◆ **What you will do**
Scan the records beneath this line for the line holding "red line: (1446, 191)" and the line holding "red arrow: (462, 143)", then transcribe exactly those two and all lines between.

Dataset items
▼▼▼

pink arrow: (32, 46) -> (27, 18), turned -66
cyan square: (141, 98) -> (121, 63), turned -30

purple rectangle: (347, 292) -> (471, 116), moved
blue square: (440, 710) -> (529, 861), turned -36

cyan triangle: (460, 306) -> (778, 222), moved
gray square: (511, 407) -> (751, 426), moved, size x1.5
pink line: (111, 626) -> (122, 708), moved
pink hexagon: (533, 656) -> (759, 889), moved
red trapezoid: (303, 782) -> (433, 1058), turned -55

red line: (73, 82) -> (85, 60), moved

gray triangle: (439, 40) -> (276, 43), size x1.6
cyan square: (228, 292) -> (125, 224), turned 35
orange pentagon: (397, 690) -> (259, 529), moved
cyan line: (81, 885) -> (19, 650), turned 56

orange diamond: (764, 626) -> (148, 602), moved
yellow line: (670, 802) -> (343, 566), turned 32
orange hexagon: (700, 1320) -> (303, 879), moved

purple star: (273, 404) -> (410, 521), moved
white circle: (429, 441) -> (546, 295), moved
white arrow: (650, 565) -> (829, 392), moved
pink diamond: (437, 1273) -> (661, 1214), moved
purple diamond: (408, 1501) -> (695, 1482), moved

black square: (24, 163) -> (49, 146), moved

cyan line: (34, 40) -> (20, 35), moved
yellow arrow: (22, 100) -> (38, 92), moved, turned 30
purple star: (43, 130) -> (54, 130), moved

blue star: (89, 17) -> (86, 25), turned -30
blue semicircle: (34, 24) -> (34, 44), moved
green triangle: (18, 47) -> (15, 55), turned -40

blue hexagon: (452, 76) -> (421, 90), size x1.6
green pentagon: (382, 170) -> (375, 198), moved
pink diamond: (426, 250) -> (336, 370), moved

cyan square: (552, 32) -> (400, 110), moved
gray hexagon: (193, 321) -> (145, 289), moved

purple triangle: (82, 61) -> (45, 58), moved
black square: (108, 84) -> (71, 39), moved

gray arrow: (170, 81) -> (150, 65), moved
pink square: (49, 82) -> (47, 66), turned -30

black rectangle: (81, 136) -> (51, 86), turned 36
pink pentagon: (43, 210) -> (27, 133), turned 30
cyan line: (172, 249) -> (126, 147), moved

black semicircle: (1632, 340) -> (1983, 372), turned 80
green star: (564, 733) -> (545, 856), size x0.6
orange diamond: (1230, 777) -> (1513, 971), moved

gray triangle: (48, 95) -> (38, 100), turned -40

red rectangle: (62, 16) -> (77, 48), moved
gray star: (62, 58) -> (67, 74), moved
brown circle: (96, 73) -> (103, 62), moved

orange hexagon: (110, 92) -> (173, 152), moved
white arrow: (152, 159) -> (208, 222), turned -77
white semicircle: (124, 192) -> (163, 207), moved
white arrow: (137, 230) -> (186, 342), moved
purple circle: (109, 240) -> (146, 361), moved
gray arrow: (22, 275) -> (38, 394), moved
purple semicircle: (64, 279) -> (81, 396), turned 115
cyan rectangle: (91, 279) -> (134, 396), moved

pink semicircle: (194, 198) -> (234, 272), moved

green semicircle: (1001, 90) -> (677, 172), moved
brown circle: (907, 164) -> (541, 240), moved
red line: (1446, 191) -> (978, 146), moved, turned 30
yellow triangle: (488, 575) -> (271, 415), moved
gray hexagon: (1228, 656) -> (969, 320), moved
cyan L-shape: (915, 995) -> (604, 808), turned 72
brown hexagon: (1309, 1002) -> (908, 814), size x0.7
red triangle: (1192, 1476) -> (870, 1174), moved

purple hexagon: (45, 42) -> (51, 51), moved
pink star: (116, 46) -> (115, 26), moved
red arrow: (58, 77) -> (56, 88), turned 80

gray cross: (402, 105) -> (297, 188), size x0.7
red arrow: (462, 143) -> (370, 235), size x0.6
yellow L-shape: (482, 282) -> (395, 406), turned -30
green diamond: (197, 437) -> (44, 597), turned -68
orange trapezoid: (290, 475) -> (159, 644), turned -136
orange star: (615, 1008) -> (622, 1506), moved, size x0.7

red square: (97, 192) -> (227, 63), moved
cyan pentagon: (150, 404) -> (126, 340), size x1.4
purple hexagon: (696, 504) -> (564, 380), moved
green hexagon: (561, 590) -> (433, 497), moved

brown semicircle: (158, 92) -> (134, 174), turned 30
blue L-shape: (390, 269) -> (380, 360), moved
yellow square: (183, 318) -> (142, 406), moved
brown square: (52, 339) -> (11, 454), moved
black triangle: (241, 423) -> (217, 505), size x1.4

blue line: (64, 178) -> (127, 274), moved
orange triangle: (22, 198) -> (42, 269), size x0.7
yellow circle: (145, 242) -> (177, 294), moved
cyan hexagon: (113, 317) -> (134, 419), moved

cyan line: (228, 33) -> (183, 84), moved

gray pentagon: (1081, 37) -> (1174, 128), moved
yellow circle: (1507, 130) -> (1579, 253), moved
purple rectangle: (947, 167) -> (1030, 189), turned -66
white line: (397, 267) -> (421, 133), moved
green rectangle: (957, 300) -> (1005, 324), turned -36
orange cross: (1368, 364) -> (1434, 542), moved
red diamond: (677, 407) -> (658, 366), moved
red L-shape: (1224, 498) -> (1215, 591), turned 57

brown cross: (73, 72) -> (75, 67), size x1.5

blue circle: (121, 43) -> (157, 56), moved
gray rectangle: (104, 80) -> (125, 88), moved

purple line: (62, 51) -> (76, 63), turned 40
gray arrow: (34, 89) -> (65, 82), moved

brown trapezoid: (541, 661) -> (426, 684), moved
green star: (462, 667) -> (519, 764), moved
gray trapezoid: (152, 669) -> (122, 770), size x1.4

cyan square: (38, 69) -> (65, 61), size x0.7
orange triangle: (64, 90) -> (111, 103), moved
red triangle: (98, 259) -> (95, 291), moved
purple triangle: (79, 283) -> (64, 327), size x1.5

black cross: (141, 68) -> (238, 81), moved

▲▲▲

◆ **Task output**
red line: (1446, 191) -> (978, 146), moved, turned 30
yellow triangle: (488, 575) -> (271, 415), moved
gray hexagon: (1228, 656) -> (969, 320), moved
cyan L-shape: (915, 995) -> (604, 808), turned 72
brown hexagon: (1309, 1002) -> (908, 814), size x0.7
red triangle: (1192, 1476) -> (870, 1174), moved

purple hexagon: (45, 42) -> (51, 51), moved
pink star: (116, 46) -> (115, 26), moved
red arrow: (58, 77) -> (56, 88), turned 80

gray cross: (402, 105) -> (297, 188), size x0.7
red arrow: (462, 143) -> (370, 235), size x0.6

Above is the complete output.